RECORDED INFORMATION section start
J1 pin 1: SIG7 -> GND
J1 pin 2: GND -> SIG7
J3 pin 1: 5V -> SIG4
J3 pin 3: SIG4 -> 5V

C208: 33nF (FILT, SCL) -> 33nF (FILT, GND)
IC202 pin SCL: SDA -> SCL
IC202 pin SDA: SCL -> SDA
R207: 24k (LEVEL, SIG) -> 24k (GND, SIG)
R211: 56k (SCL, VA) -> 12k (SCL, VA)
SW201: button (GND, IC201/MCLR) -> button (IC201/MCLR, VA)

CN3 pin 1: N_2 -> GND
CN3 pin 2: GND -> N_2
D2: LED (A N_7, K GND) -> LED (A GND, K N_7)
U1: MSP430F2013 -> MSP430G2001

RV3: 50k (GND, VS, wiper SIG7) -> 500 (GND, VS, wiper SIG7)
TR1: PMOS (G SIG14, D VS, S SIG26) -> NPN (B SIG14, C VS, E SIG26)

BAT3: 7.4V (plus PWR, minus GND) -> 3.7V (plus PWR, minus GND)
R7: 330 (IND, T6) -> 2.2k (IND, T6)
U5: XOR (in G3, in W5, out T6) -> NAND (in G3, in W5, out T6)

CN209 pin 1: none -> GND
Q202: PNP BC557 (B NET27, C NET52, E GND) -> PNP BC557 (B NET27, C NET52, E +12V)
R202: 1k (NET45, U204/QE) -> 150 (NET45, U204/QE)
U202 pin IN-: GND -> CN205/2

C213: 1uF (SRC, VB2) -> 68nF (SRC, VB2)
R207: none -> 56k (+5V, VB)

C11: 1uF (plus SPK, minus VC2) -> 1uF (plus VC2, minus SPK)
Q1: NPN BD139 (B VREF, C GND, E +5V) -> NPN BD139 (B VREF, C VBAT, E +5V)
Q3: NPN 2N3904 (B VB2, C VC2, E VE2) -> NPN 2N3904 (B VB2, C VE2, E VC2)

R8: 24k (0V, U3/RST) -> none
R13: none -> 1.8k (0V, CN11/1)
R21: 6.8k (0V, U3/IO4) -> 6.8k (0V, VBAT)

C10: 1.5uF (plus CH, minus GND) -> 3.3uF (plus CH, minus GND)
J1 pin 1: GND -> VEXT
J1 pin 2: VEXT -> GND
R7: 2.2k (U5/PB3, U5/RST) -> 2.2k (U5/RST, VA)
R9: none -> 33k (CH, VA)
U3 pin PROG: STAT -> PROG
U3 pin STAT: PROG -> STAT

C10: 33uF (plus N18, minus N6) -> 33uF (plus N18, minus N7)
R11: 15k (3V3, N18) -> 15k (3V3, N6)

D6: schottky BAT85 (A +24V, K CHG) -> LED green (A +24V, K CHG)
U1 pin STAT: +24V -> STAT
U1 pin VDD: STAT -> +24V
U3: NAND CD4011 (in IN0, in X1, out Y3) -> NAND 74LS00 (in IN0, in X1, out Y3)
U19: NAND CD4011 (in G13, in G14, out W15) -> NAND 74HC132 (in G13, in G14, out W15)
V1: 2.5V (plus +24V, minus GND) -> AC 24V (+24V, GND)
RECORDED INFORMATION section end
▶ **AIM OF THE EXERCISE**
Each line above that has the word "minus" should be copied.

▶ **RESPONSE**
BAT3: 7.4V (plus PWR, minus GND) -> 3.7V (plus PWR, minus GND)
C11: 1uF (plus SPK, minus VC2) -> 1uF (plus VC2, minus SPK)
C10: 1.5uF (plus CH, minus GND) -> 3.3uF (plus CH, minus GND)
C10: 33uF (plus N18, minus N6) -> 33uF (plus N18, minus N7)
V1: 2.5V (plus +24V, minus GND) -> AC 24V (+24V, GND)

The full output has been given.